(Stored dataset items)
= Beginning of Section =

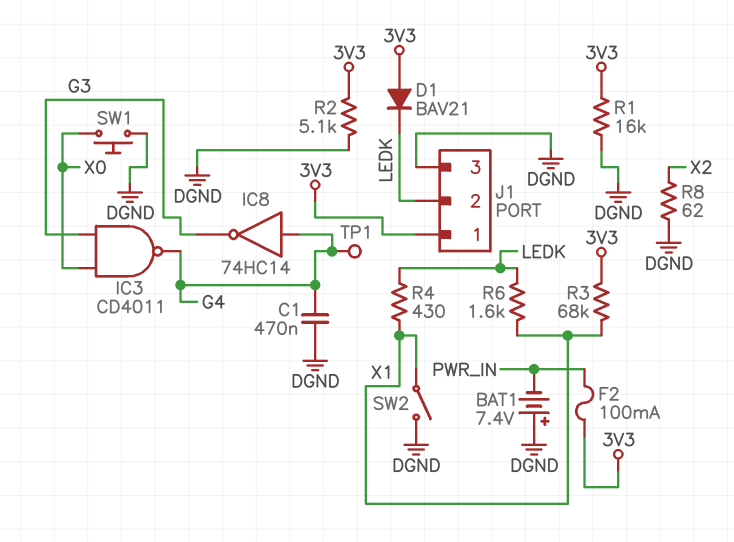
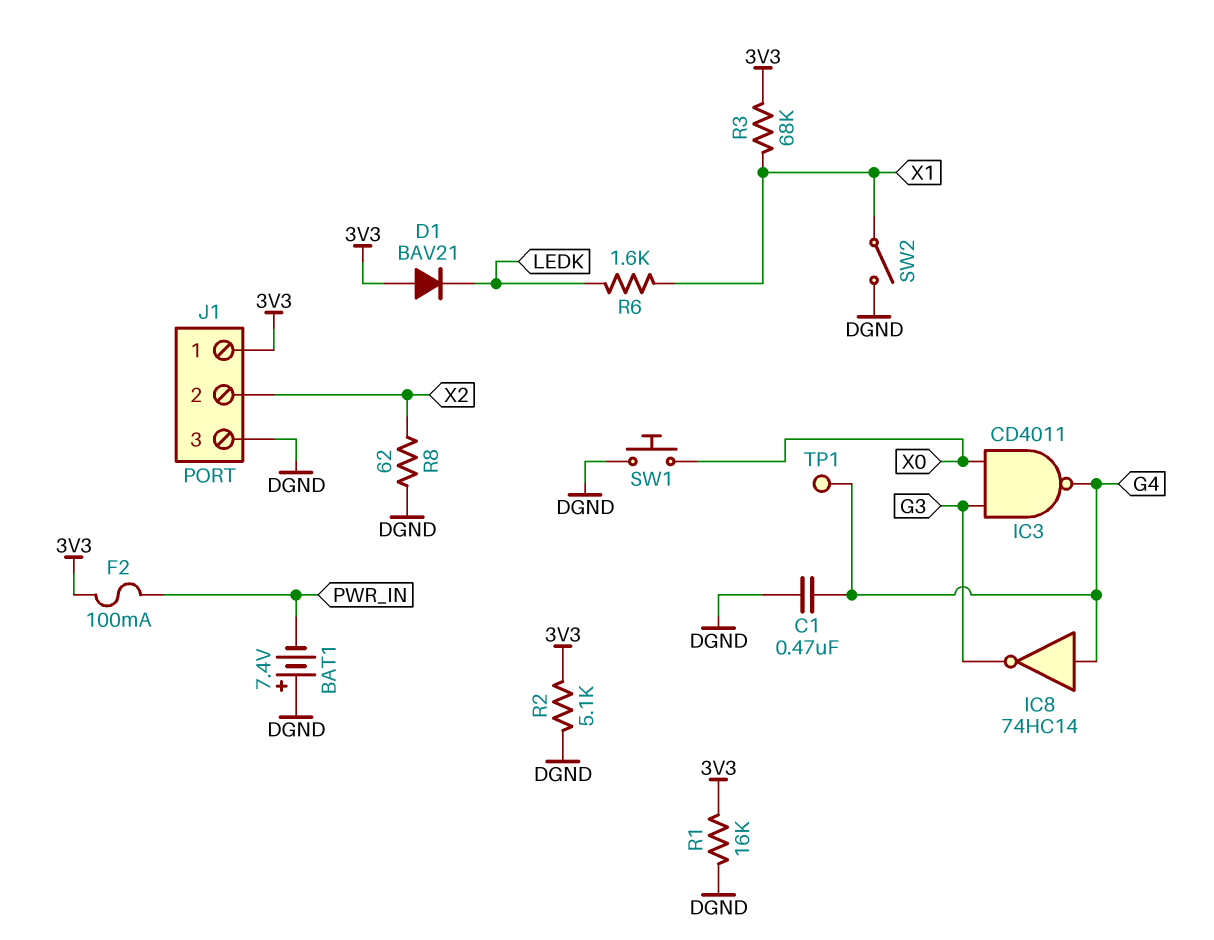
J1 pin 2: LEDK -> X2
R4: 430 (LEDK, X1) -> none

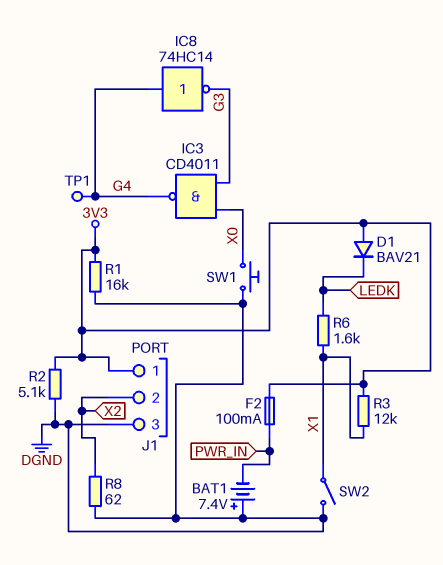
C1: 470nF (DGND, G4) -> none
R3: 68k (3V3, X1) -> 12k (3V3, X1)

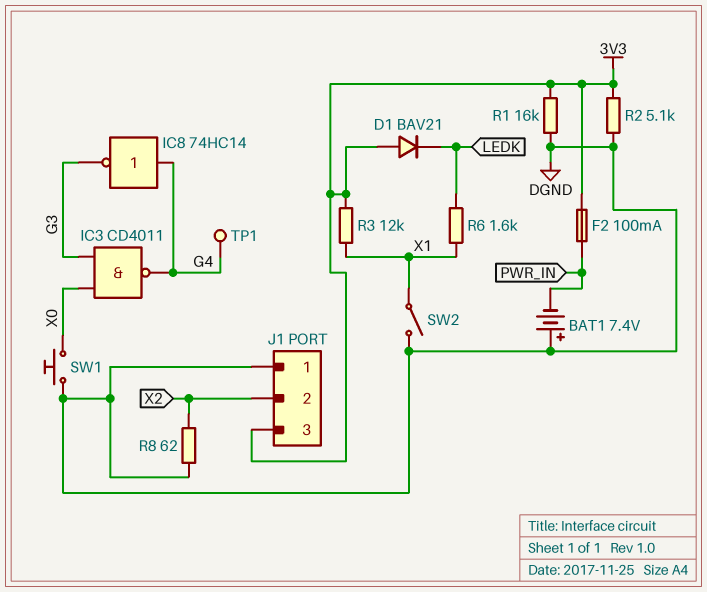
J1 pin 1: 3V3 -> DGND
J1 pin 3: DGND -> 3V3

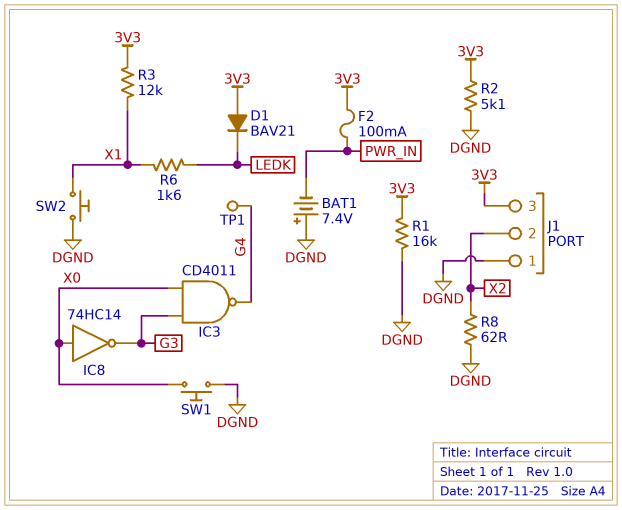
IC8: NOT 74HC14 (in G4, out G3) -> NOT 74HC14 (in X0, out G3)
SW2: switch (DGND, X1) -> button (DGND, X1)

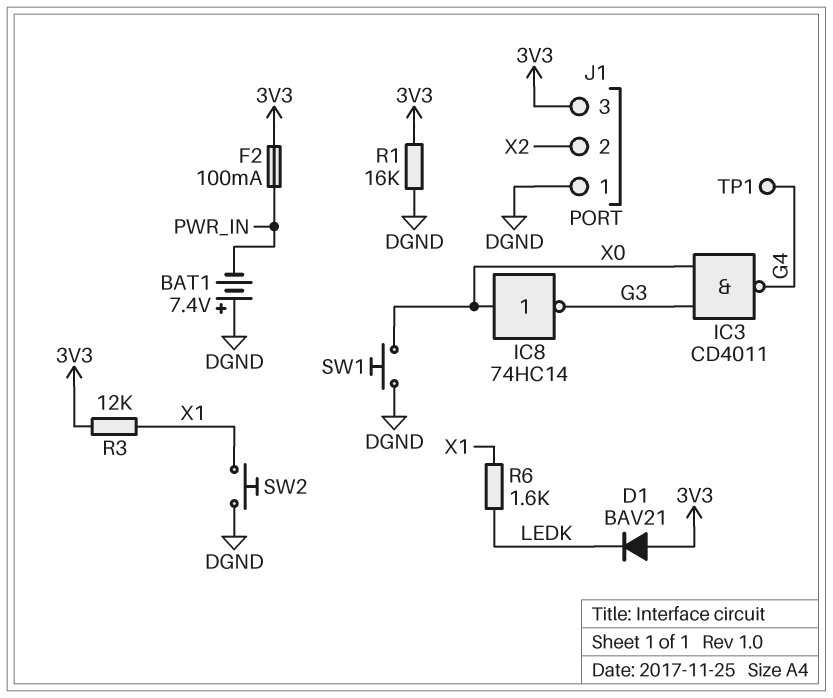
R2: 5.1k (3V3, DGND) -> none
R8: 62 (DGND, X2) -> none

= End of Section =

● Problem to solve
Each line that holds the word "none" should be extracted from the records.

● Solution to the exercise
R4: 430 (LEDK, X1) -> none
C1: 470nF (DGND, G4) -> none
R2: 5.1k (3V3, DGND) -> none
R8: 62 (DGND, X2) -> none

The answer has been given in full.